* THE PROBLEM *
Revise the material by replacing "brown" with "black" wherever it occurs, changing nothing else. Omit the picture lines from your answer.

Dataset entries:
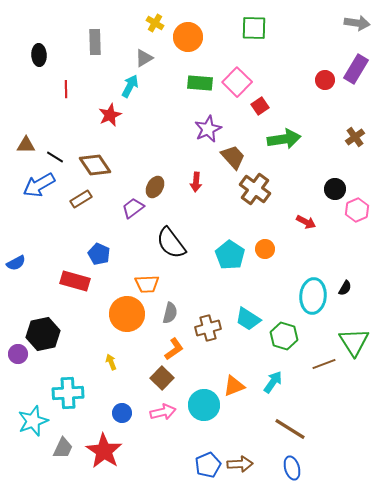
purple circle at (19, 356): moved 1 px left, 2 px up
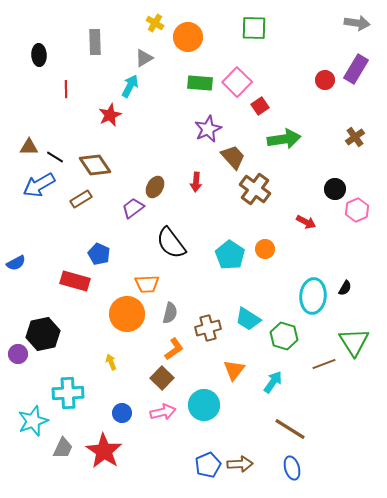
brown triangle at (26, 145): moved 3 px right, 2 px down
orange triangle at (234, 386): moved 16 px up; rotated 30 degrees counterclockwise
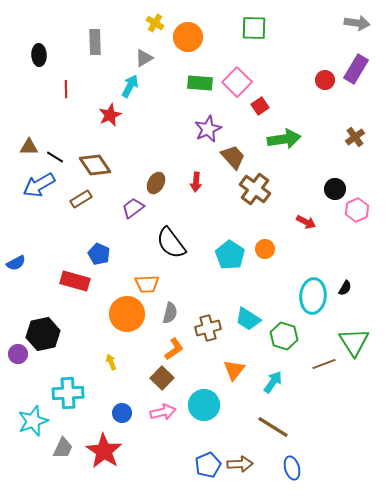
brown ellipse at (155, 187): moved 1 px right, 4 px up
brown line at (290, 429): moved 17 px left, 2 px up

* RESULT OF THE EXERCISE *
purple circle at (19, 356): moved 1 px left, 2 px up
black triangle at (26, 145): moved 3 px right, 2 px down
orange triangle at (234, 386): moved 16 px up; rotated 30 degrees counterclockwise
black ellipse at (155, 187): moved 1 px right, 4 px up
black line at (290, 429): moved 17 px left, 2 px up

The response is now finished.